The line containing "MATRIX1 pin VCC: 3V3 -> VIN" and every line after it to the end of the records: set those down exactly, without any pictures.

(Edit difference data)
--

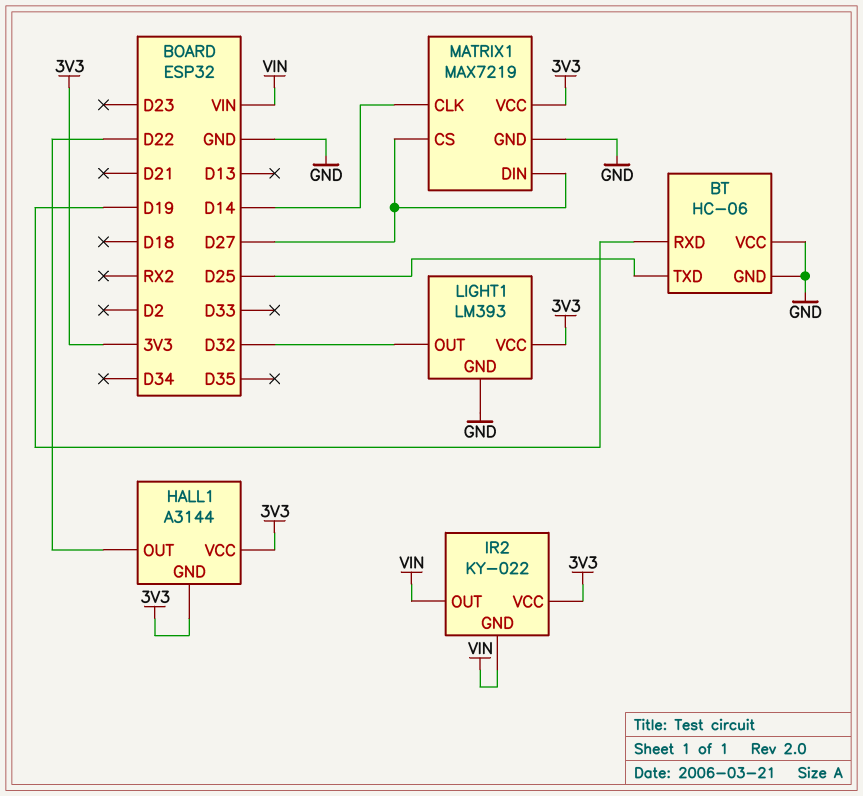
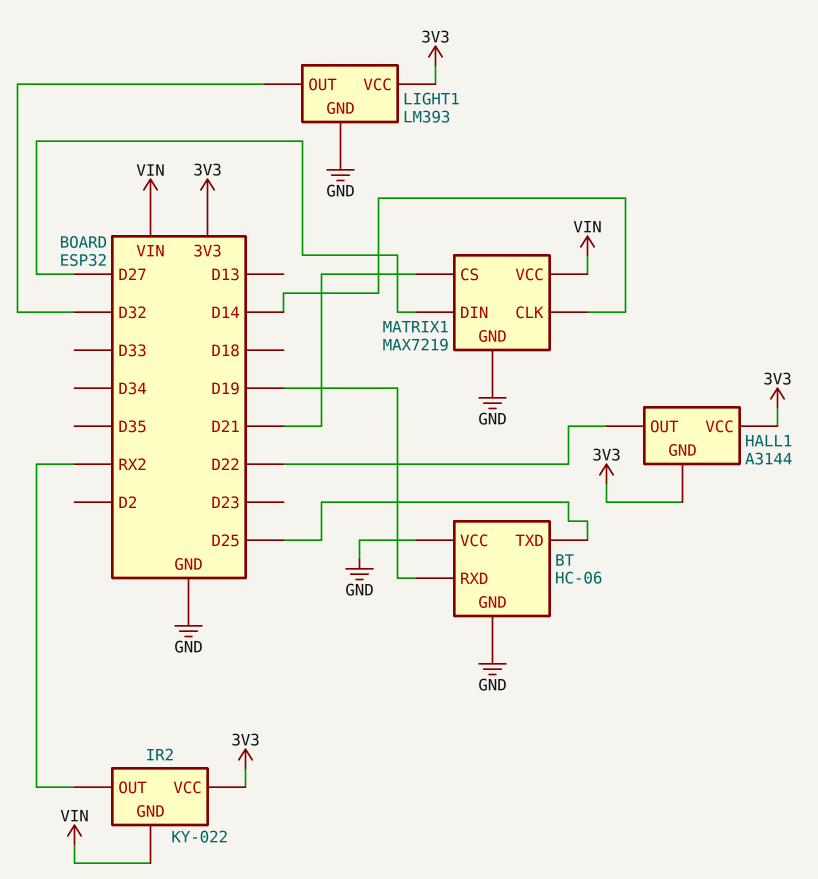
IR2 pin OUT: VIN -> RX2
MATRIX1 pin CS: D27 -> D21
MATRIX1 pin VCC: 3V3 -> VIN

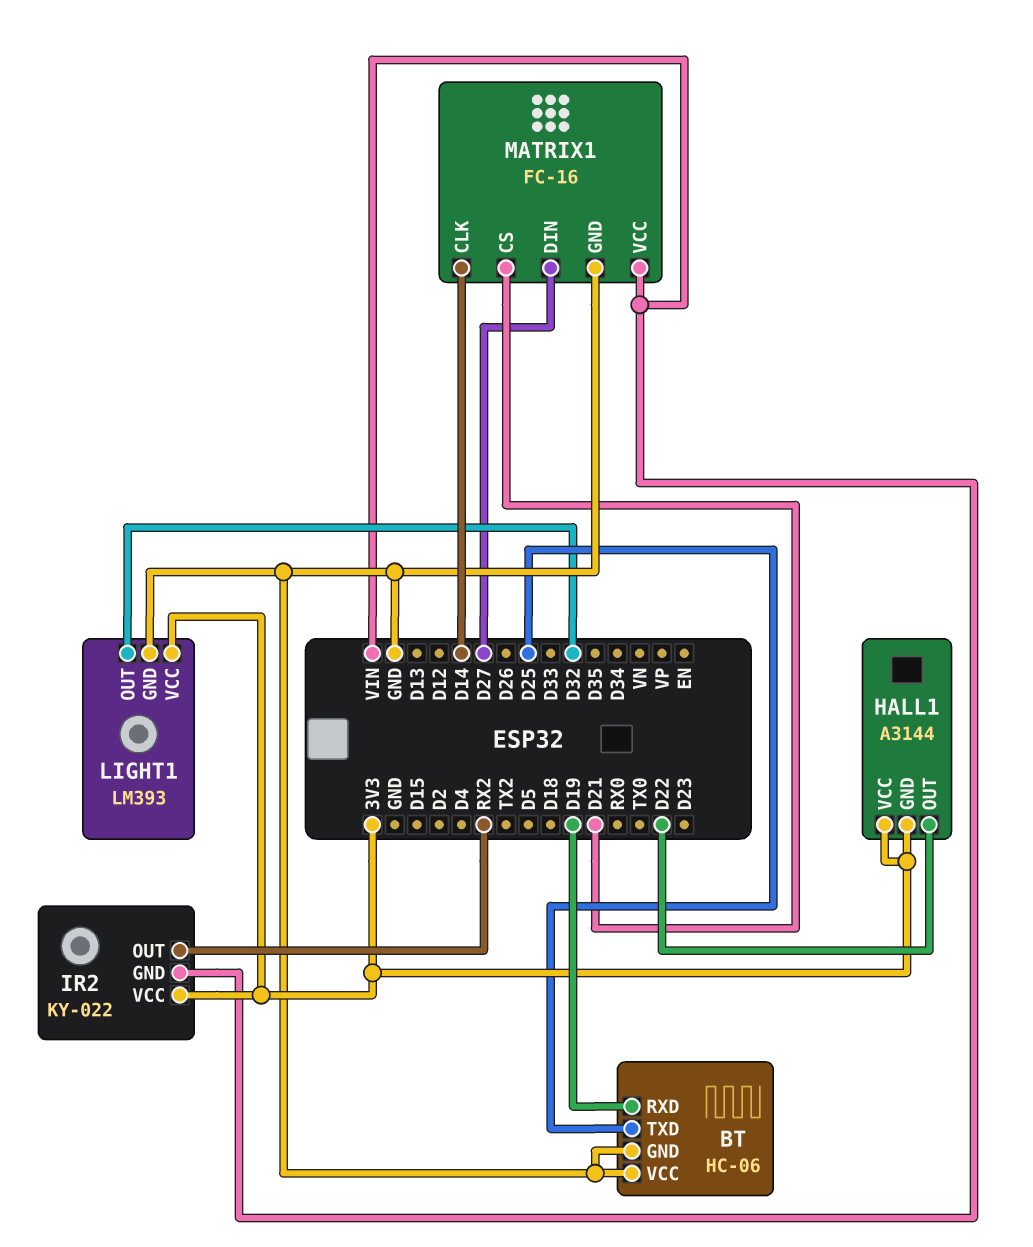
MATRIX1: MAX7219 -> FC-16

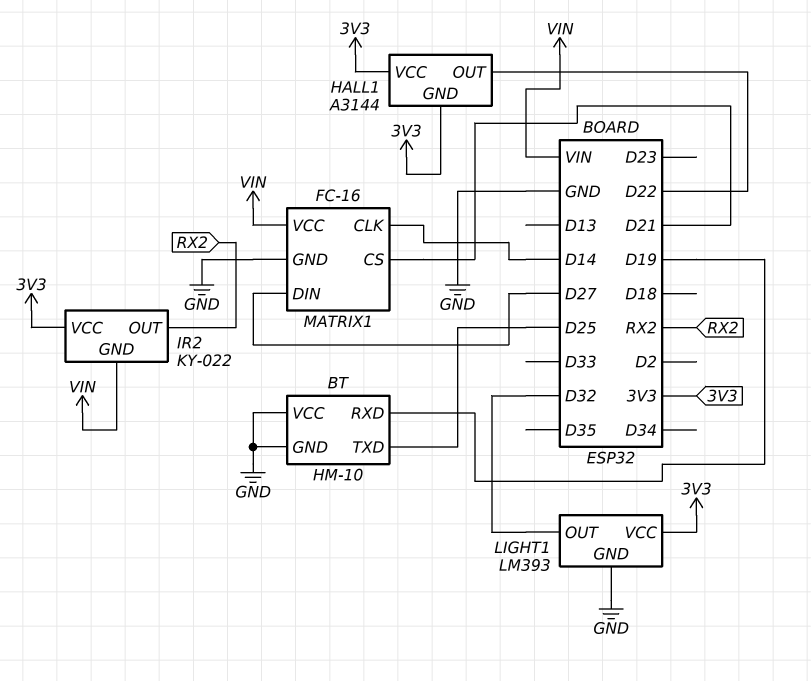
BT: HC-06 -> HM-10

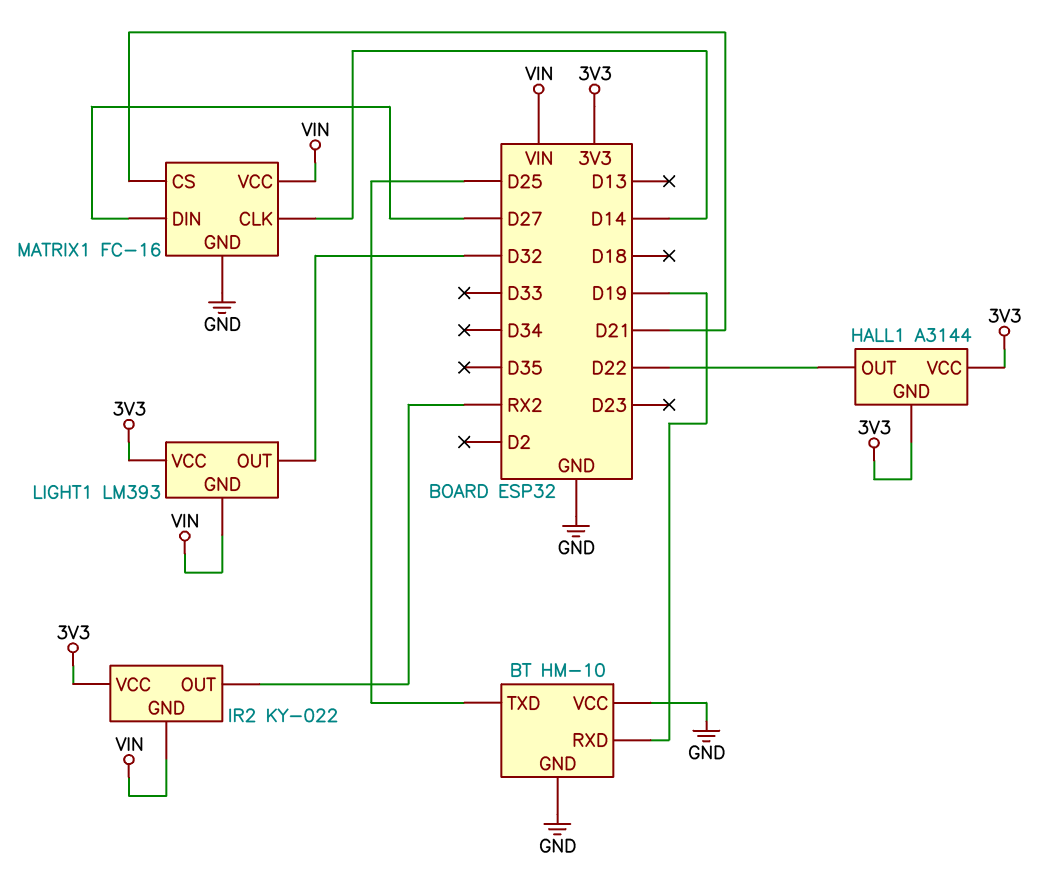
LIGHT1 pin GND: GND -> VIN

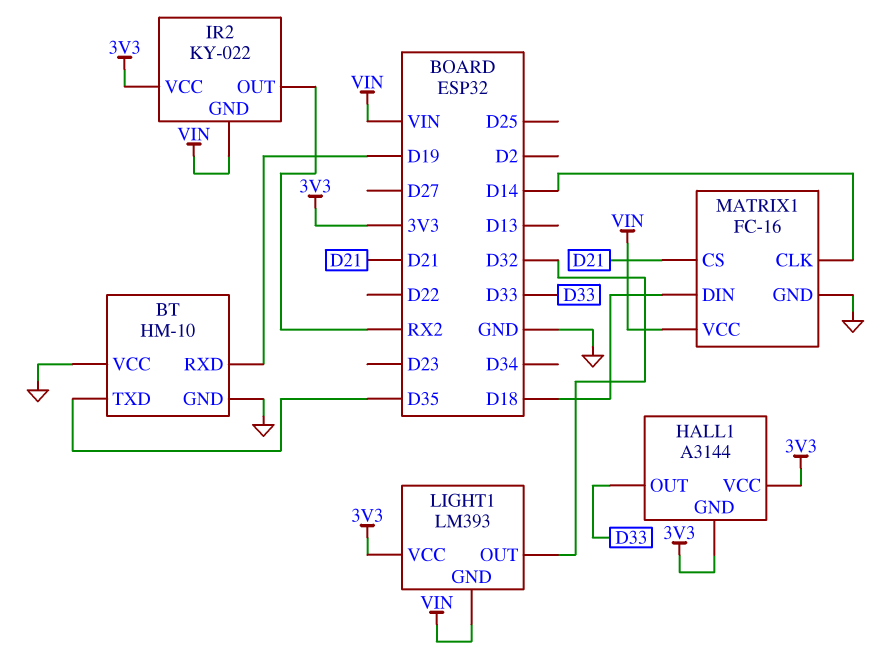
BT pin TXD: D25 -> D35
HALL1 pin OUT: D22 -> D33
MATRIX1 pin DIN: D27 -> D18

--

OUTPUT OF THE EXERCISE ->
MATRIX1 pin VCC: 3V3 -> VIN

MATRIX1: MAX7219 -> FC-16

BT: HC-06 -> HM-10

LIGHT1 pin GND: GND -> VIN

BT pin TXD: D25 -> D35
HALL1 pin OUT: D22 -> D33
MATRIX1 pin DIN: D27 -> D18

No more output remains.